REQUIRED ACTION: Pictures excluded, copy every record that follows exactly as it appears.

[[ GIVEN ENTRIES, beginning ]]

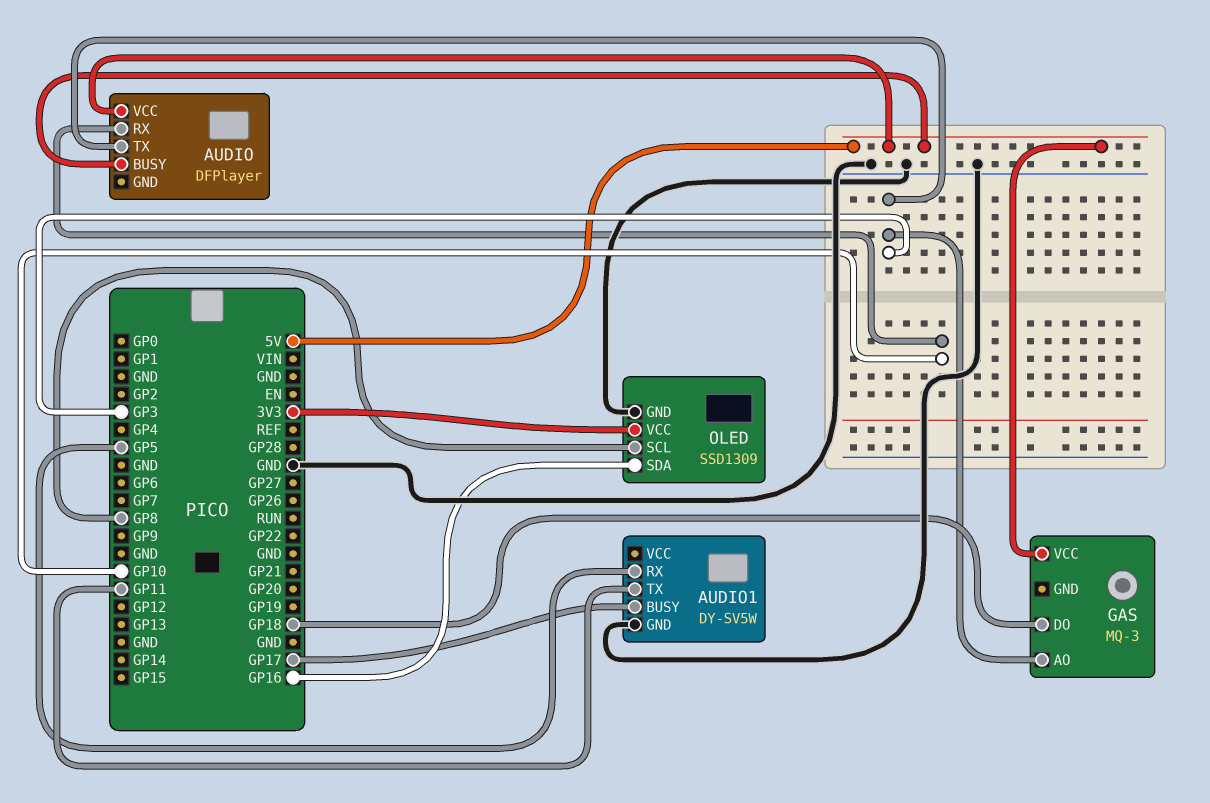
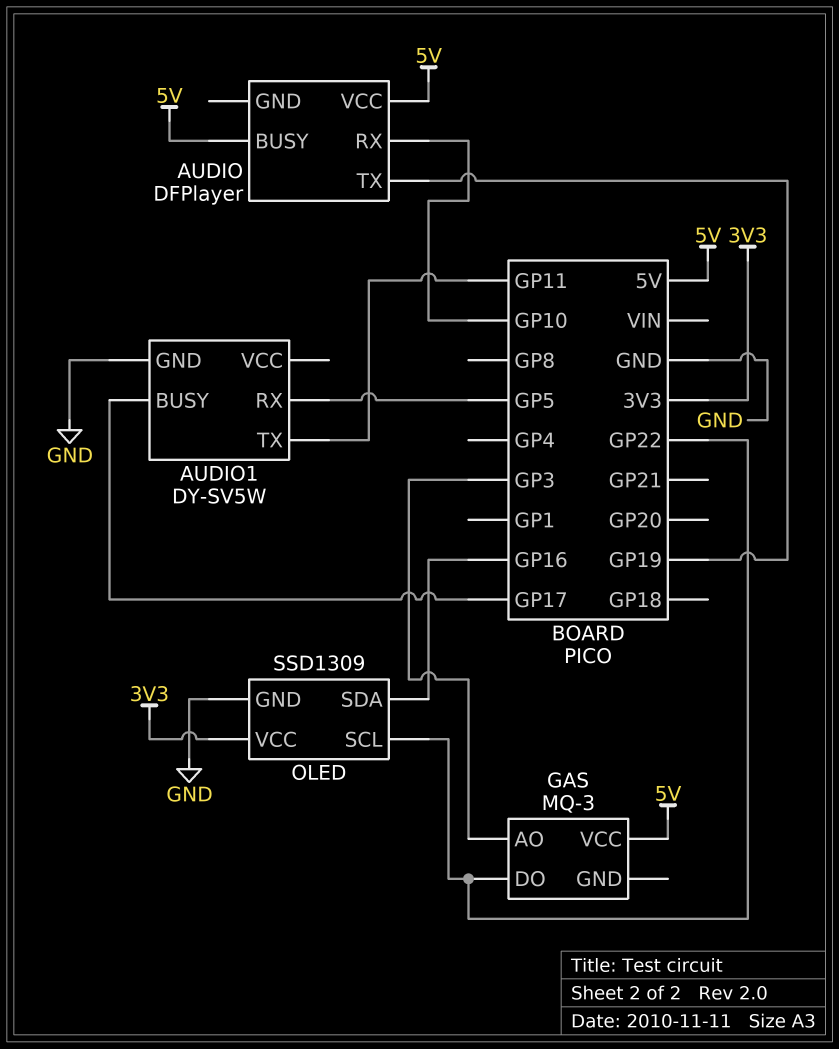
AUDIO pin TX: GP3 -> GP19
GAS pin DO: GP18 -> GP22
OLED pin SCL: GP8 -> GP22

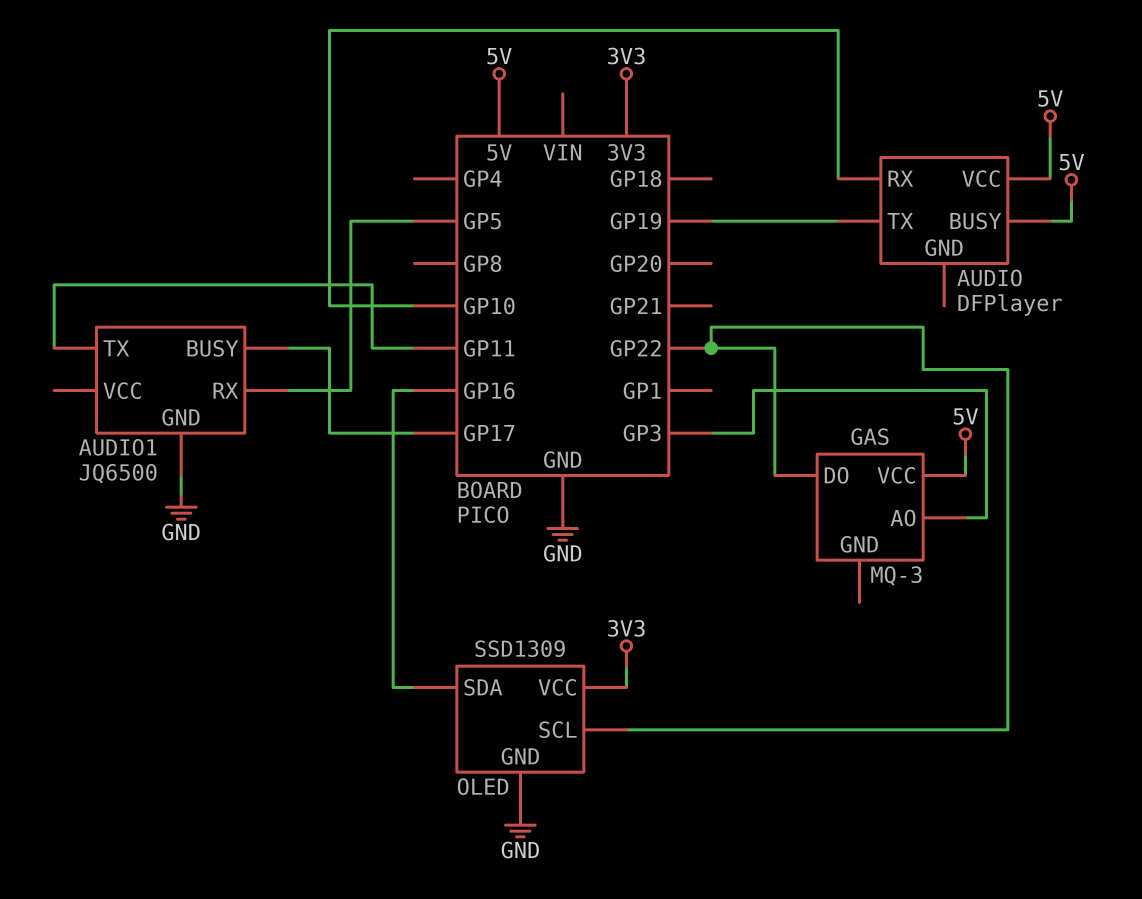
AUDIO1: DY-SV5W -> JQ6500

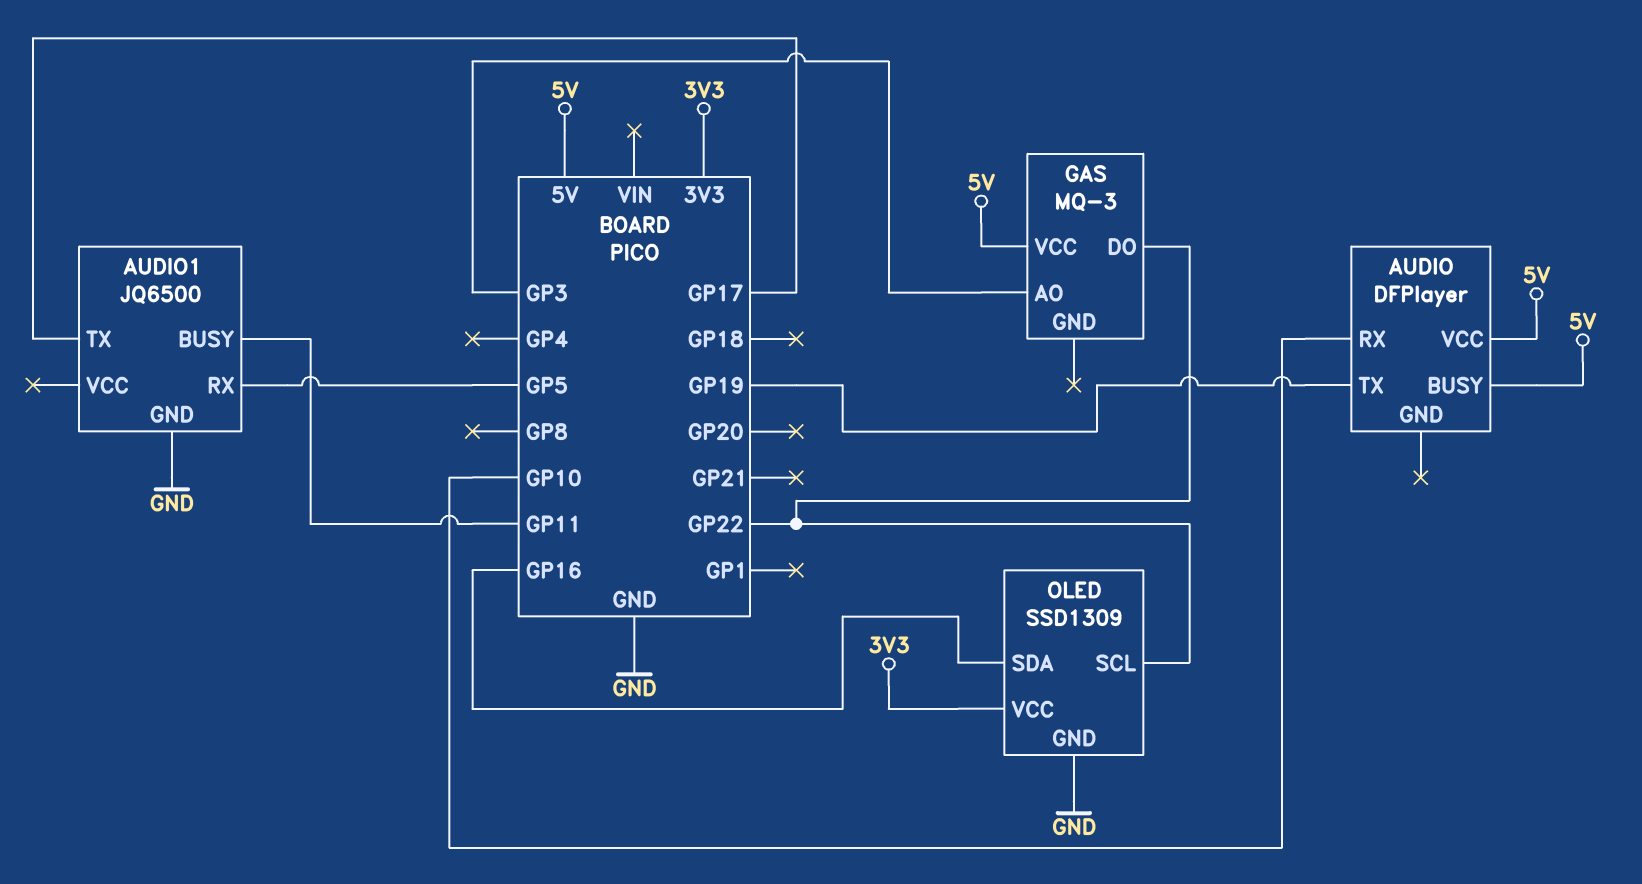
AUDIO1 pin BUSY: GP17 -> GP11
AUDIO1 pin TX: GP11 -> GP17

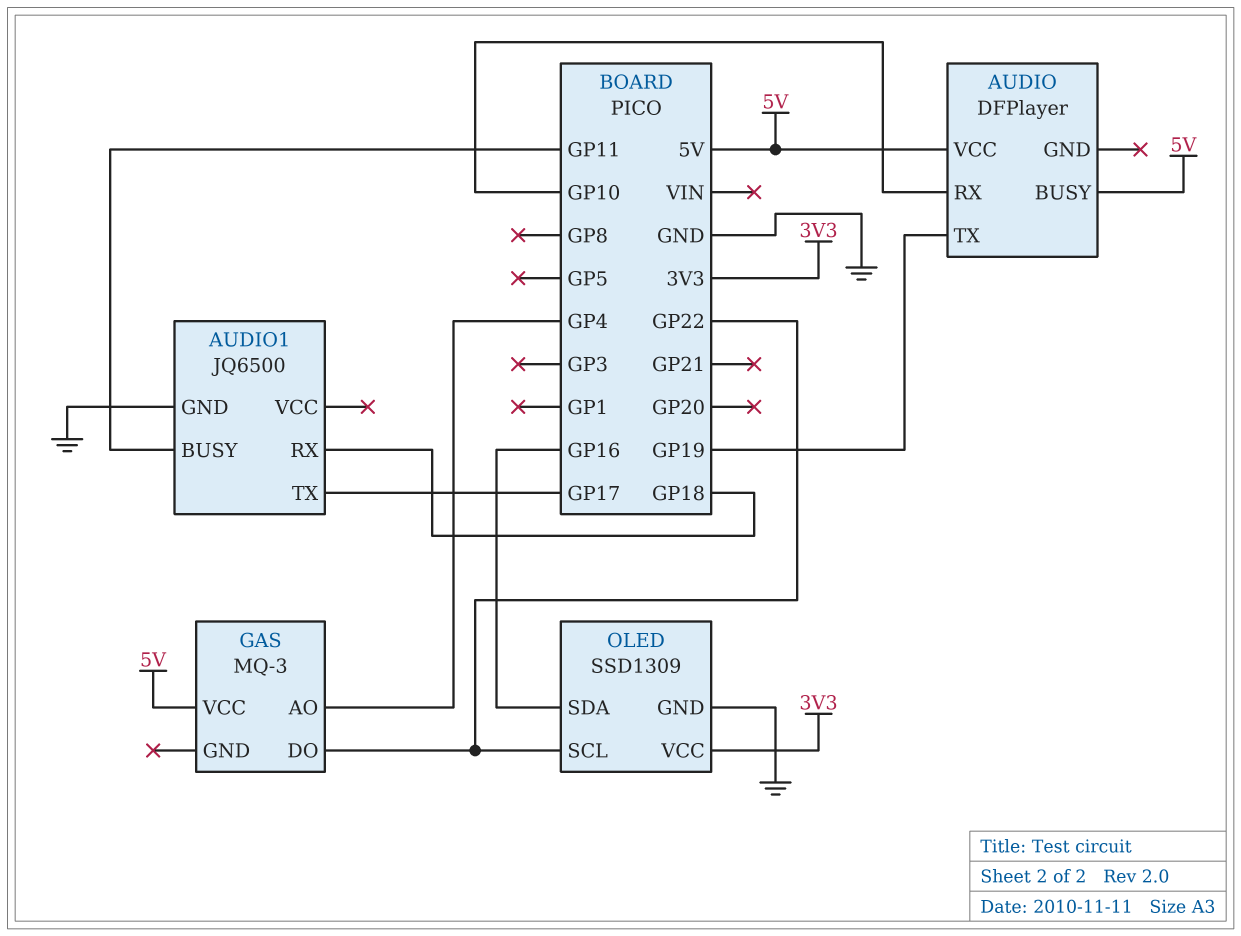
AUDIO1 pin RX: GP5 -> GP18
GAS pin AO: GP3 -> GP4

[[ GIVEN ENTRIES, end ]]

OUTPUT FOR THIS EXERCISE:
AUDIO pin TX: GP3 -> GP19
GAS pin DO: GP18 -> GP22
OLED pin SCL: GP8 -> GP22

AUDIO1: DY-SV5W -> JQ6500

AUDIO1 pin BUSY: GP17 -> GP11
AUDIO1 pin TX: GP11 -> GP17

AUDIO1 pin RX: GP5 -> GP18
GAS pin AO: GP3 -> GP4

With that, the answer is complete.